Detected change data
————————
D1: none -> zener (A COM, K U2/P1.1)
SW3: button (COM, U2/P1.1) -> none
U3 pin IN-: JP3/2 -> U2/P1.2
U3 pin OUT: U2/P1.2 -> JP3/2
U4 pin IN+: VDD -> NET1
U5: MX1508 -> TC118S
————————
_EXERCISE DIRECTIONS_.
Nothing is to be left out, and every entry is to be transcribed exactly.

_TASK RESULT_.
D1: none -> zener (A COM, K U2/P1.1)
SW3: button (COM, U2/P1.1) -> none
U3 pin IN-: JP3/2 -> U2/P1.2
U3 pin OUT: U2/P1.2 -> JP3/2
U4 pin IN+: VDD -> NET1
U5: MX1508 -> TC118S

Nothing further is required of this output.